**Provided material**.
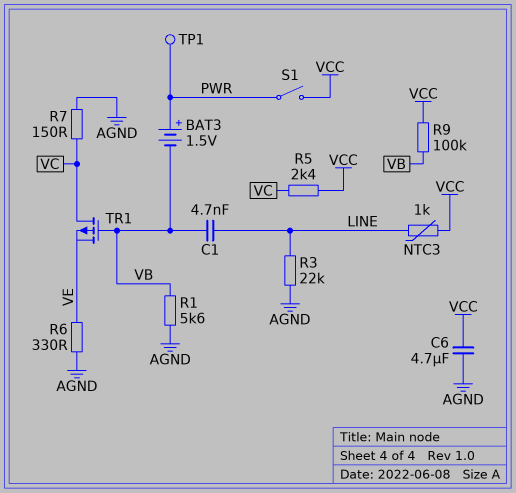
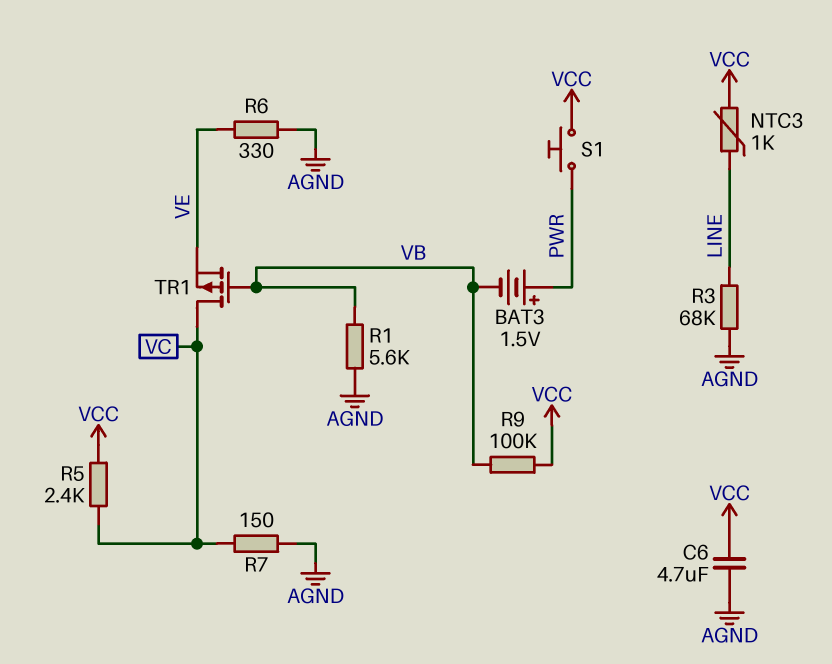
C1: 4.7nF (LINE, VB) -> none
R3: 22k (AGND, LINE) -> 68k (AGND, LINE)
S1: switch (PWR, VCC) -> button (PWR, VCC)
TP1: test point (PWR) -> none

---

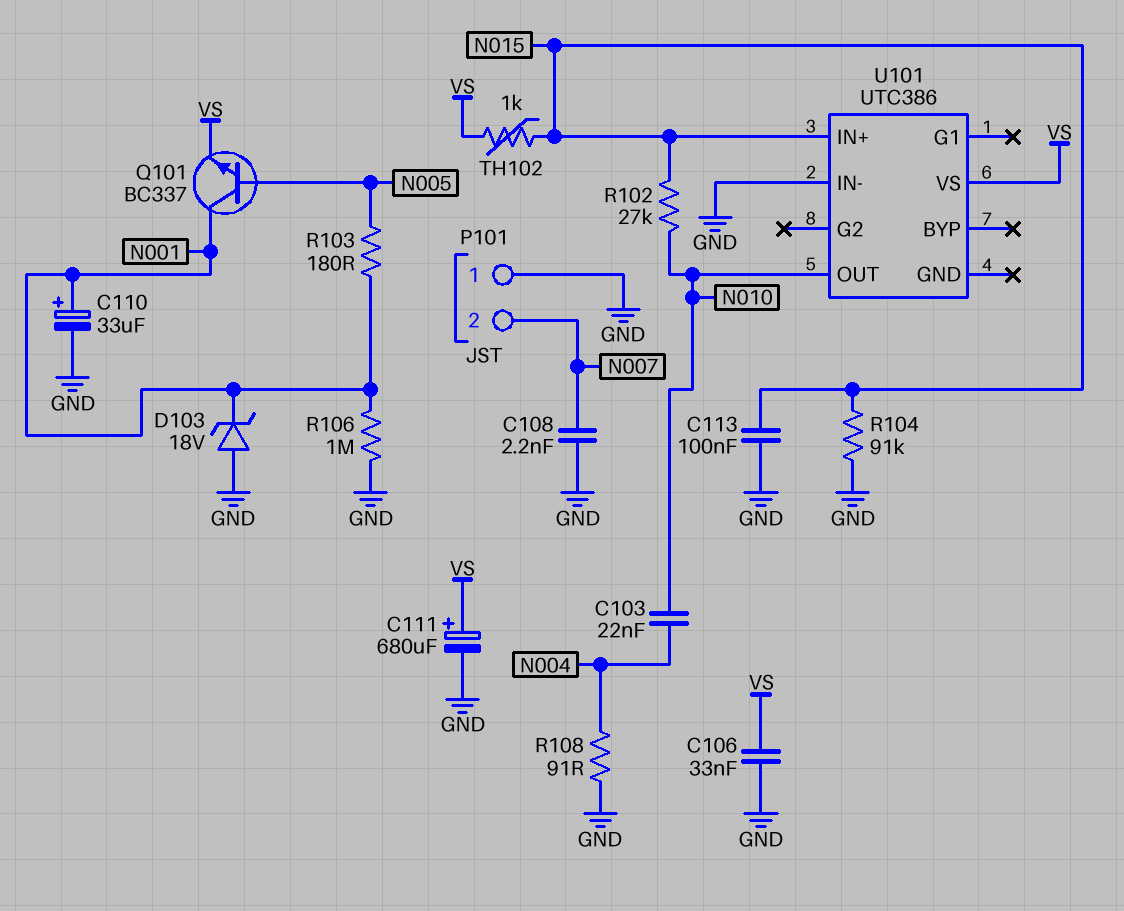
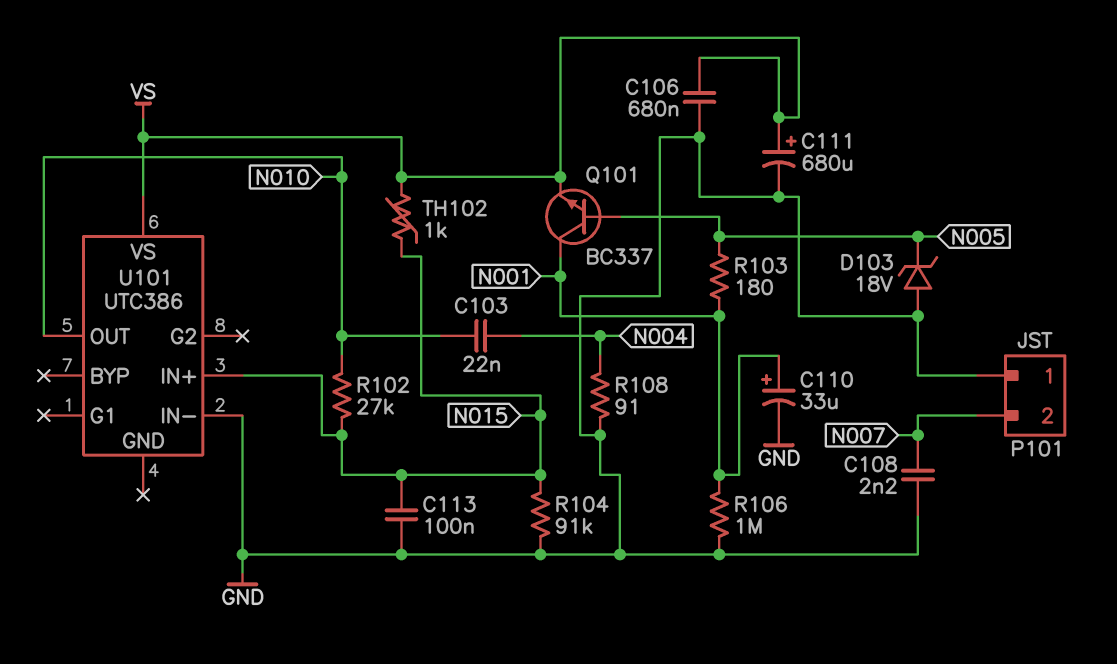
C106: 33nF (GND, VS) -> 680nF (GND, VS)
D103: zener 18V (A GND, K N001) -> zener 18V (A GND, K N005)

**Exercise description**.
Which lines of the records above contain the word "none"? Report each one.

**Answer to this problem**.
C1: 4.7nF (LINE, VB) -> none
TP1: test point (PWR) -> none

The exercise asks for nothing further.